◆ PROBLEM DETAILS
Reproduce only the lines below from the line containing "degrees clockwise |" to the line containing "szpulka/fioletowy | [705,129]", exactly as written, with both end lines kept. Omit the pictures.

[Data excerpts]
-=-=-=-=-
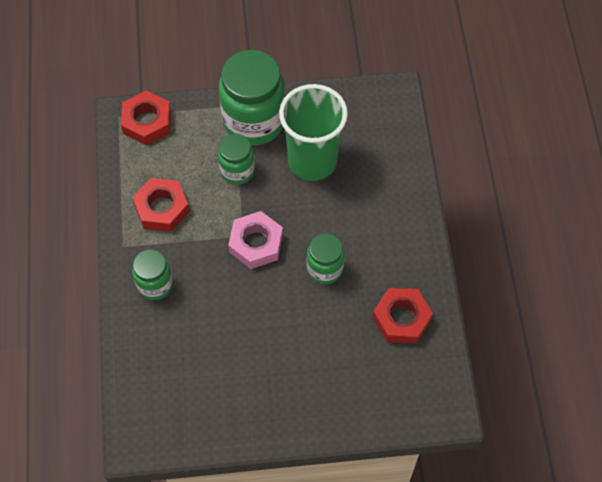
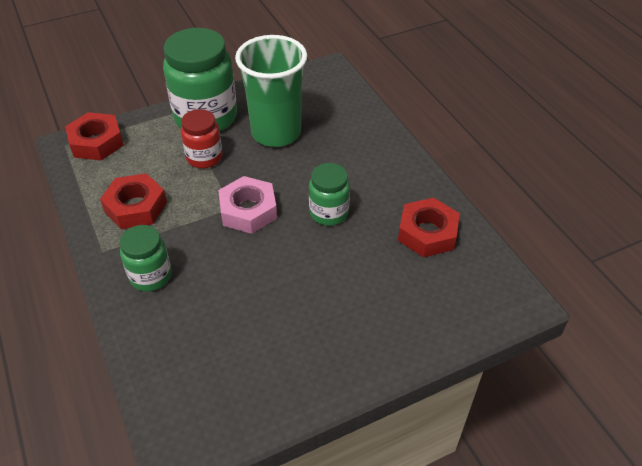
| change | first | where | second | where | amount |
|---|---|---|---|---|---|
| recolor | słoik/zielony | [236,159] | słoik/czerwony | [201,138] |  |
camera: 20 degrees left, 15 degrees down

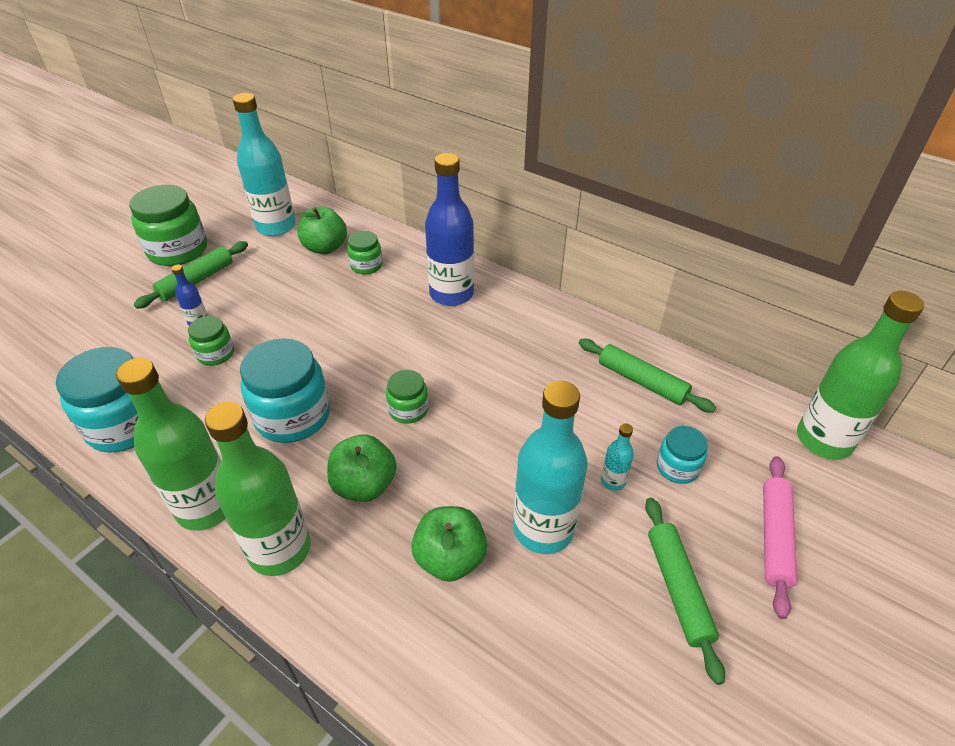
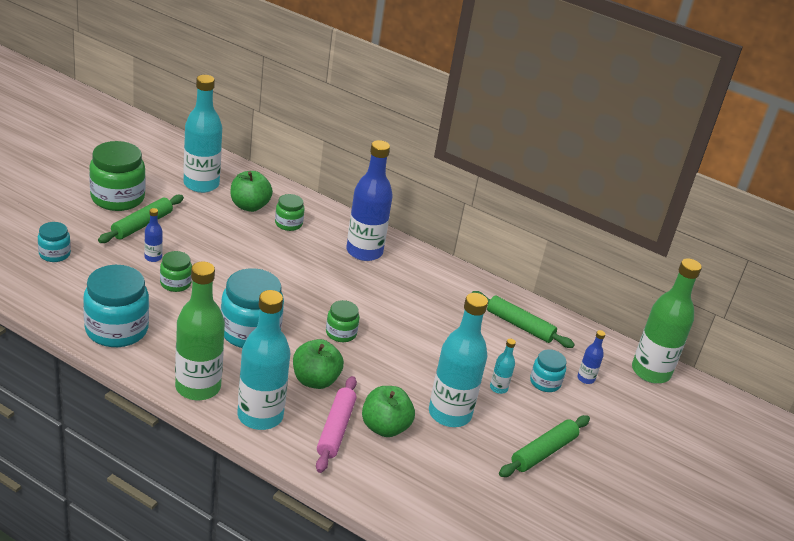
| change | first | where | second | where | amount |
|---|---|---|---|---|---|
| insert |  |  | słoik/turkusowy | [54,242] |  |
| insert |  |  | butelka/niebieski | [591,357] |  |
| move | wałek do ciasta/różowy | [780,537] |  | [336,424] |  |
| recolor | butelka/zielony | [258,489] | butelka/turkusowy | [263,360] |  |
| rotate | wałek do ciasta/zielony | [685,591] |  | [544,446] | 60 degrees clockwise |
camera: 10 degrees left, 10 degrees down

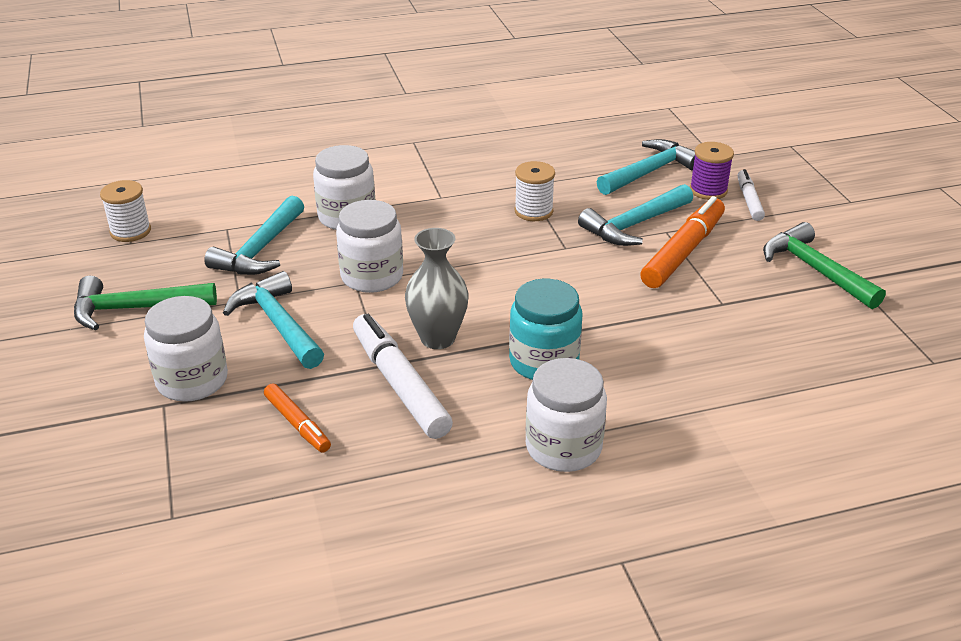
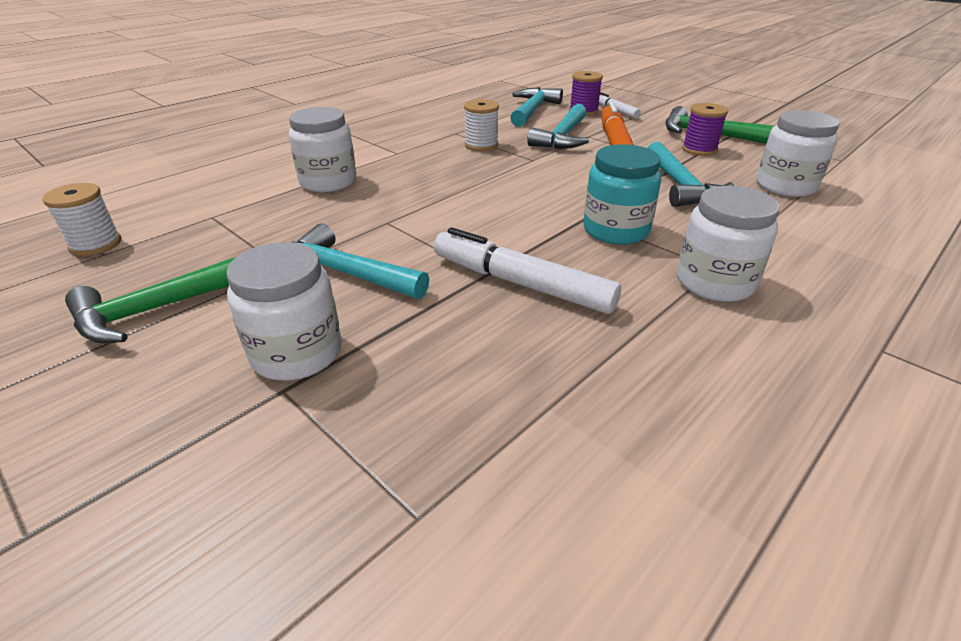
| change | first | where | second | where | amount |
|---|---|---|---|---|---|
| delete | flamaster/pomarańczowy | [297,418] |  |  |  |
| delete | wazon/szary | [436,288] |  |  |  |
| insert |  |  | szpulka/fioletowy | [705,129] |  |
| move | młotek/turkusowy | [254,235] |  | [691,174] |  |
| move | słoik/biały | [369,246] |  | [798,153] |  |
camera: 30 degrees left, 0 degrees up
-=-=-=-=-
◆ THE ANSWER
| rotate | wałek do ciasta/zielony | [685,591] |  | [544,446] | 60 degrees clockwise |
camera: 10 degrees left, 10 degrees down

| change | first | where | second | where | amount |
|---|---|---|---|---|---|
| delete | flamaster/pomarańczowy | [297,418] |  |  |  |
| delete | wazon/szary | [436,288] |  |  |  |
| insert |  |  | szpulka/fioletowy | [705,129] |  |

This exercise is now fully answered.